Required work :: Reproduce word for word the lines between those holding "none -> green 1x2 brick [263,147,340,228]" and "none -> pink 1x2 slope [73,333,124,358]", inclusive, and nothing else from the data below.

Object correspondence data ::

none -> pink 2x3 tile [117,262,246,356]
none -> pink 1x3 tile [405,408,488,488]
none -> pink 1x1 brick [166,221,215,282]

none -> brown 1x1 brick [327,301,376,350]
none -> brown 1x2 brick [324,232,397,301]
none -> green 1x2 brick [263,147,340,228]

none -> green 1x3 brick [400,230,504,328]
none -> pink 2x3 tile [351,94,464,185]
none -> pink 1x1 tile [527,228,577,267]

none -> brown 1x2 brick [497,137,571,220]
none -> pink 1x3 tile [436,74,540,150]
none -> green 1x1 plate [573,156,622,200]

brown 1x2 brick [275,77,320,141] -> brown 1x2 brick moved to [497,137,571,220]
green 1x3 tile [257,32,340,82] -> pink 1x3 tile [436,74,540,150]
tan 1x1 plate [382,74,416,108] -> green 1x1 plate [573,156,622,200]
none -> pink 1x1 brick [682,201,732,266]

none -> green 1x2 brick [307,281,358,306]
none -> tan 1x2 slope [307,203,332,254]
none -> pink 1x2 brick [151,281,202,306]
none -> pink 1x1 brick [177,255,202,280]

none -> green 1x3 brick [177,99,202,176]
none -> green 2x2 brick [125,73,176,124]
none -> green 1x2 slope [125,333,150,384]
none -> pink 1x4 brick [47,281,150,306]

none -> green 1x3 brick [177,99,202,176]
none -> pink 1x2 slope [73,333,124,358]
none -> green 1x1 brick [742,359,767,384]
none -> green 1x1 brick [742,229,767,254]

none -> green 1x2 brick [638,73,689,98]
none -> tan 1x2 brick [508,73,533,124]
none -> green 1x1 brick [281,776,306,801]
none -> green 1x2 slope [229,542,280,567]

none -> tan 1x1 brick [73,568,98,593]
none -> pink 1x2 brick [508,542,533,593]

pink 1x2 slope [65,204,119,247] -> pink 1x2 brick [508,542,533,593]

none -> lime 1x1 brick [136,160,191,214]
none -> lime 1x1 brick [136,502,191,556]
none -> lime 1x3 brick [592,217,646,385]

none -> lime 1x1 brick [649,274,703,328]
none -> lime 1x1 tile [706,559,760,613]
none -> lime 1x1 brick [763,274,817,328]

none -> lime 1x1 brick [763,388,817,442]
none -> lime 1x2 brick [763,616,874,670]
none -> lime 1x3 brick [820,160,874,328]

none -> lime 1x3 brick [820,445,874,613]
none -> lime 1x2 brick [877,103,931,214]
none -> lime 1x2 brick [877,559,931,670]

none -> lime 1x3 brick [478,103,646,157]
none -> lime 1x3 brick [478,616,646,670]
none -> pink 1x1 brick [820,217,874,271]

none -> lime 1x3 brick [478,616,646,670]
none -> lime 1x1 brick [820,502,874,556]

Your solution ::
none -> green 1x2 brick [263,147,340,228]

none -> green 1x3 brick [400,230,504,328]
none -> pink 2x3 tile [351,94,464,185]
none -> pink 1x1 tile [527,228,577,267]

none -> brown 1x2 brick [497,137,571,220]
none -> pink 1x3 tile [436,74,540,150]
none -> green 1x1 plate [573,156,622,200]

brown 1x2 brick [275,77,320,141] -> brown 1x2 brick moved to [497,137,571,220]
green 1x3 tile [257,32,340,82] -> pink 1x3 tile [436,74,540,150]
tan 1x1 plate [382,74,416,108] -> green 1x1 plate [573,156,622,200]
none -> pink 1x1 brick [682,201,732,266]

none -> green 1x2 brick [307,281,358,306]
none -> tan 1x2 slope [307,203,332,254]
none -> pink 1x2 brick [151,281,202,306]
none -> pink 1x1 brick [177,255,202,280]

none -> green 1x3 brick [177,99,202,176]
none -> green 2x2 brick [125,73,176,124]
none -> green 1x2 slope [125,333,150,384]
none -> pink 1x4 brick [47,281,150,306]

none -> green 1x3 brick [177,99,202,176]
none -> pink 1x2 slope [73,333,124,358]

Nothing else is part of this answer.